### Exercise directions
The records that follow should be copied in full, exactly as they read.

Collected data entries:
# # # # #
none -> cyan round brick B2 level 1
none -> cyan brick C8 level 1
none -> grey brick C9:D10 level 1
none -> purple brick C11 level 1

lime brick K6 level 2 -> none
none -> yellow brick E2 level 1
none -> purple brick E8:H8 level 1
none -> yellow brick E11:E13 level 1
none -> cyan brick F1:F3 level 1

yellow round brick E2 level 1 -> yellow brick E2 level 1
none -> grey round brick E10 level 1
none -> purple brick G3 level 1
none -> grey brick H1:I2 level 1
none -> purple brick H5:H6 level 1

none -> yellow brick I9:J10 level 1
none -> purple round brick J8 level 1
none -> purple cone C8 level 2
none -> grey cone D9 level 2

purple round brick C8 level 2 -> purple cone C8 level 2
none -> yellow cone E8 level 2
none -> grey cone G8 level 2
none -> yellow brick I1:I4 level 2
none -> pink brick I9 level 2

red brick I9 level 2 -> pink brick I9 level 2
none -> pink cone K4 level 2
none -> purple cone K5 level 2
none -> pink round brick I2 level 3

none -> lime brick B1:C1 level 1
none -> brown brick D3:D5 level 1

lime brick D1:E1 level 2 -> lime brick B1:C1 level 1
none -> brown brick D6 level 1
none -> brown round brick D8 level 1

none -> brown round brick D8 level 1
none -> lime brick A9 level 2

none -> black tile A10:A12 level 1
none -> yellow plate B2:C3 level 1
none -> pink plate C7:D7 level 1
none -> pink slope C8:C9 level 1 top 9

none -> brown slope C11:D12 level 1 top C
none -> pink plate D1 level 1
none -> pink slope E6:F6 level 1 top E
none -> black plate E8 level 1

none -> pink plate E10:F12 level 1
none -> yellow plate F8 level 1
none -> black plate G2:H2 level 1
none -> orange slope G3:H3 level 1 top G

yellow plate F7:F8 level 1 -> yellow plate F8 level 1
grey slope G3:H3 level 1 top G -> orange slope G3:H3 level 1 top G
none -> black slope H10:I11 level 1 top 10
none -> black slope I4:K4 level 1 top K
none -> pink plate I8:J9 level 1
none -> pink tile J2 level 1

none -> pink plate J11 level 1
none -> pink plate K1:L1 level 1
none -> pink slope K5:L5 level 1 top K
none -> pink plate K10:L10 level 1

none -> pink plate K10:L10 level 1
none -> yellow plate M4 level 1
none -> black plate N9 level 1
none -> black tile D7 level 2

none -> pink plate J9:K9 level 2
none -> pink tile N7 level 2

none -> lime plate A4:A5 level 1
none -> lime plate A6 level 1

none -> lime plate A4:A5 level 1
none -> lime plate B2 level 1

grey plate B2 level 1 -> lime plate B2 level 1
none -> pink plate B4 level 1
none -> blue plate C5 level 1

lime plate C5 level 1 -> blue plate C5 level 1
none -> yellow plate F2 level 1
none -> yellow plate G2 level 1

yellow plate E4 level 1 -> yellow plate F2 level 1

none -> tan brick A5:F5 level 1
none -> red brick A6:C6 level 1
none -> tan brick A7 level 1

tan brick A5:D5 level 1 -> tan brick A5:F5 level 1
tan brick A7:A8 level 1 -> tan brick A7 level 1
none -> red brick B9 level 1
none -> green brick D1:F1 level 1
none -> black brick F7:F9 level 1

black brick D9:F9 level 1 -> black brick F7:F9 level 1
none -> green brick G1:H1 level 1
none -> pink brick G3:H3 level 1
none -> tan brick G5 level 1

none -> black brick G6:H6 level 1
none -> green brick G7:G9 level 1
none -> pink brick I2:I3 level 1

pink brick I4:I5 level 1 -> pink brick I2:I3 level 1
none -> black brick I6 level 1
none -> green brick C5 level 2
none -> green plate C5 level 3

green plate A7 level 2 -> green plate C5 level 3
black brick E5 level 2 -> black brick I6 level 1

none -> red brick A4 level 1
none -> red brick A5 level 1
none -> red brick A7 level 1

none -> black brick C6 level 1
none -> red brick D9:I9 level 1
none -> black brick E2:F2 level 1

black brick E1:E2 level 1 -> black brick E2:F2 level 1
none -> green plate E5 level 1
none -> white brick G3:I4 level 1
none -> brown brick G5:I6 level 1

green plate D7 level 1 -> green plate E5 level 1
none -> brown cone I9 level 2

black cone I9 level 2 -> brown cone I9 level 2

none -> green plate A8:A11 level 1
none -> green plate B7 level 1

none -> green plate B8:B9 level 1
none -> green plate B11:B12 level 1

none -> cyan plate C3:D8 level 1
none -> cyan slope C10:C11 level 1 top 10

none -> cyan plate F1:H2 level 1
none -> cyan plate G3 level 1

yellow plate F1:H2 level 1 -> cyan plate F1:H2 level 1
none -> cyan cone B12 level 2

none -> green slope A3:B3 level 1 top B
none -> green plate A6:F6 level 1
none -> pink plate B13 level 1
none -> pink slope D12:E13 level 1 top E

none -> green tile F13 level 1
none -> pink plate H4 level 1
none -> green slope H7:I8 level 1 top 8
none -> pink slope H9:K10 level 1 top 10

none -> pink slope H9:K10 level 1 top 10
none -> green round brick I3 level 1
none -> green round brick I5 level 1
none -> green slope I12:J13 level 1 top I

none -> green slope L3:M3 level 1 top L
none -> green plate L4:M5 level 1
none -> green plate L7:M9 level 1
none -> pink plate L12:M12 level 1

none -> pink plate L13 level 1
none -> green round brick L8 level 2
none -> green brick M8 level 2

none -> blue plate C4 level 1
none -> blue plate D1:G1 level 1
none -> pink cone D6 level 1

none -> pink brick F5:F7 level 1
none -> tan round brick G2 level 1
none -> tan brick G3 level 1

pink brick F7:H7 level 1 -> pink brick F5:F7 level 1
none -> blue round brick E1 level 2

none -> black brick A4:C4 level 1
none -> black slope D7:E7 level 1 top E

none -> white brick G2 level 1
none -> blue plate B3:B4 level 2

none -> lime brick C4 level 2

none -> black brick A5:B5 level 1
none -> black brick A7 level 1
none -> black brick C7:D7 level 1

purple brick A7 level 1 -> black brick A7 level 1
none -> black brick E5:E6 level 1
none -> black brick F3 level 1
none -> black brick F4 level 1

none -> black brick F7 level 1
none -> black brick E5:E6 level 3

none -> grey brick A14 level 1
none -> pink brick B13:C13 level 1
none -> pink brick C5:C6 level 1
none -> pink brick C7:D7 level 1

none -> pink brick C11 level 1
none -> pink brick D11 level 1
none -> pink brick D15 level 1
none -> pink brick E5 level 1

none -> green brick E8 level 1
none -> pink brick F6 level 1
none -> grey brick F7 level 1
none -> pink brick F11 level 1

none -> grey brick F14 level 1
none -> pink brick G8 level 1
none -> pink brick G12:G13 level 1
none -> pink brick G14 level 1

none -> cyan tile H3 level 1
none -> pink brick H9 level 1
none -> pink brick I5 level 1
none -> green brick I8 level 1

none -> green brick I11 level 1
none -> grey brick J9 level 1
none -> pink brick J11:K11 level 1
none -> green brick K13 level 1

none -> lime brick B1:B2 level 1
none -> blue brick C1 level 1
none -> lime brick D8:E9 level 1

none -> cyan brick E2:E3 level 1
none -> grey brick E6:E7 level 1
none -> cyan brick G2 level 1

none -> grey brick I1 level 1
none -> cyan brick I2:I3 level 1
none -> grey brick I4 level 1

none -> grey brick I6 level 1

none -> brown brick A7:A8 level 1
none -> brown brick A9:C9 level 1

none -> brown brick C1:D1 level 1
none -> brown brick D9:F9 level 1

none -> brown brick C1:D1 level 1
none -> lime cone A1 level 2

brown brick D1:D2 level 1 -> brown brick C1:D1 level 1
# # # # #
### Written response
none -> cyan round brick B2 level 1
none -> cyan brick C8 level 1
none -> grey brick C9:D10 level 1
none -> purple brick C11 level 1

lime brick K6 level 2 -> none
none -> yellow brick E2 level 1
none -> purple brick E8:H8 level 1
none -> yellow brick E11:E13 level 1
none -> cyan brick F1:F3 level 1

yellow round brick E2 level 1 -> yellow brick E2 level 1
none -> grey round brick E10 level 1
none -> purple brick G3 level 1
none -> grey brick H1:I2 level 1
none -> purple brick H5:H6 level 1

none -> yellow brick I9:J10 level 1
none -> purple round brick J8 level 1
none -> purple cone C8 level 2
none -> grey cone D9 level 2

purple round brick C8 level 2 -> purple cone C8 level 2
none -> yellow cone E8 level 2
none -> grey cone G8 level 2
none -> yellow brick I1:I4 level 2
none -> pink brick I9 level 2

red brick I9 level 2 -> pink brick I9 level 2
none -> pink cone K4 level 2
none -> purple cone K5 level 2
none -> pink round brick I2 level 3

none -> lime brick B1:C1 level 1
none -> brown brick D3:D5 level 1

lime brick D1:E1 level 2 -> lime brick B1:C1 level 1
none -> brown brick D6 level 1
none -> brown round brick D8 level 1

none -> brown round brick D8 level 1
none -> lime brick A9 level 2

none -> black tile A10:A12 level 1
none -> yellow plate B2:C3 level 1
none -> pink plate C7:D7 level 1
none -> pink slope C8:C9 level 1 top 9

none -> brown slope C11:D12 level 1 top C
none -> pink plate D1 level 1
none -> pink slope E6:F6 level 1 top E
none -> black plate E8 level 1

none -> pink plate E10:F12 level 1
none -> yellow plate F8 level 1
none -> black plate G2:H2 level 1
none -> orange slope G3:H3 level 1 top G

yellow plate F7:F8 level 1 -> yellow plate F8 level 1
grey slope G3:H3 level 1 top G -> orange slope G3:H3 level 1 top G
none -> black slope H10:I11 level 1 top 10
none -> black slope I4:K4 level 1 top K
none -> pink plate I8:J9 level 1
none -> pink tile J2 level 1

none -> pink plate J11 level 1
none -> pink plate K1:L1 level 1
none -> pink slope K5:L5 level 1 top K
none -> pink plate K10:L10 level 1

none -> pink plate K10:L10 level 1
none -> yellow plate M4 level 1
none -> black plate N9 level 1
none -> black tile D7 level 2

none -> pink plate J9:K9 level 2
none -> pink tile N7 level 2

none -> lime plate A4:A5 level 1
none -> lime plate A6 level 1

none -> lime plate A4:A5 level 1
none -> lime plate B2 level 1

grey plate B2 level 1 -> lime plate B2 level 1
none -> pink plate B4 level 1
none -> blue plate C5 level 1

lime plate C5 level 1 -> blue plate C5 level 1
none -> yellow plate F2 level 1
none -> yellow plate G2 level 1

yellow plate E4 level 1 -> yellow plate F2 level 1

none -> tan brick A5:F5 level 1
none -> red brick A6:C6 level 1
none -> tan brick A7 level 1

tan brick A5:D5 level 1 -> tan brick A5:F5 level 1
tan brick A7:A8 level 1 -> tan brick A7 level 1
none -> red brick B9 level 1
none -> green brick D1:F1 level 1
none -> black brick F7:F9 level 1

black brick D9:F9 level 1 -> black brick F7:F9 level 1
none -> green brick G1:H1 level 1
none -> pink brick G3:H3 level 1
none -> tan brick G5 level 1

none -> black brick G6:H6 level 1
none -> green brick G7:G9 level 1
none -> pink brick I2:I3 level 1

pink brick I4:I5 level 1 -> pink brick I2:I3 level 1
none -> black brick I6 level 1
none -> green brick C5 level 2
none -> green plate C5 level 3

green plate A7 level 2 -> green plate C5 level 3
black brick E5 level 2 -> black brick I6 level 1

none -> red brick A4 level 1
none -> red brick A5 level 1
none -> red brick A7 level 1

none -> black brick C6 level 1
none -> red brick D9:I9 level 1
none -> black brick E2:F2 level 1

black brick E1:E2 level 1 -> black brick E2:F2 level 1
none -> green plate E5 level 1
none -> white brick G3:I4 level 1
none -> brown brick G5:I6 level 1

green plate D7 level 1 -> green plate E5 level 1
none -> brown cone I9 level 2

black cone I9 level 2 -> brown cone I9 level 2

none -> green plate A8:A11 level 1
none -> green plate B7 level 1

none -> green plate B8:B9 level 1
none -> green plate B11:B12 level 1

none -> cyan plate C3:D8 level 1
none -> cyan slope C10:C11 level 1 top 10

none -> cyan plate F1:H2 level 1
none -> cyan plate G3 level 1

yellow plate F1:H2 level 1 -> cyan plate F1:H2 level 1
none -> cyan cone B12 level 2

none -> green slope A3:B3 level 1 top B
none -> green plate A6:F6 level 1
none -> pink plate B13 level 1
none -> pink slope D12:E13 level 1 top E

none -> green tile F13 level 1
none -> pink plate H4 level 1
none -> green slope H7:I8 level 1 top 8
none -> pink slope H9:K10 level 1 top 10

none -> pink slope H9:K10 level 1 top 10
none -> green round brick I3 level 1
none -> green round brick I5 level 1
none -> green slope I12:J13 level 1 top I

none -> green slope L3:M3 level 1 top L
none -> green plate L4:M5 level 1
none -> green plate L7:M9 level 1
none -> pink plate L12:M12 level 1

none -> pink plate L13 level 1
none -> green round brick L8 level 2
none -> green brick M8 level 2

none -> blue plate C4 level 1
none -> blue plate D1:G1 level 1
none -> pink cone D6 level 1

none -> pink brick F5:F7 level 1
none -> tan round brick G2 level 1
none -> tan brick G3 level 1

pink brick F7:H7 level 1 -> pink brick F5:F7 level 1
none -> blue round brick E1 level 2

none -> black brick A4:C4 level 1
none -> black slope D7:E7 level 1 top E

none -> white brick G2 level 1
none -> blue plate B3:B4 level 2

none -> lime brick C4 level 2

none -> black brick A5:B5 level 1
none -> black brick A7 level 1
none -> black brick C7:D7 level 1

purple brick A7 level 1 -> black brick A7 level 1
none -> black brick E5:E6 level 1
none -> black brick F3 level 1
none -> black brick F4 level 1

none -> black brick F7 level 1
none -> black brick E5:E6 level 3

none -> grey brick A14 level 1
none -> pink brick B13:C13 level 1
none -> pink brick C5:C6 level 1
none -> pink brick C7:D7 level 1

none -> pink brick C11 level 1
none -> pink brick D11 level 1
none -> pink brick D15 level 1
none -> pink brick E5 level 1

none -> green brick E8 level 1
none -> pink brick F6 level 1
none -> grey brick F7 level 1
none -> pink brick F11 level 1

none -> grey brick F14 level 1
none -> pink brick G8 level 1
none -> pink brick G12:G13 level 1
none -> pink brick G14 level 1

none -> cyan tile H3 level 1
none -> pink brick H9 level 1
none -> pink brick I5 level 1
none -> green brick I8 level 1

none -> green brick I11 level 1
none -> grey brick J9 level 1
none -> pink brick J11:K11 level 1
none -> green brick K13 level 1

none -> lime brick B1:B2 level 1
none -> blue brick C1 level 1
none -> lime brick D8:E9 level 1

none -> cyan brick E2:E3 level 1
none -> grey brick E6:E7 level 1
none -> cyan brick G2 level 1

none -> grey brick I1 level 1
none -> cyan brick I2:I3 level 1
none -> grey brick I4 level 1

none -> grey brick I6 level 1

none -> brown brick A7:A8 level 1
none -> brown brick A9:C9 level 1

none -> brown brick C1:D1 level 1
none -> brown brick D9:F9 level 1

none -> brown brick C1:D1 level 1
none -> lime cone A1 level 2

brown brick D1:D2 level 1 -> brown brick C1:D1 level 1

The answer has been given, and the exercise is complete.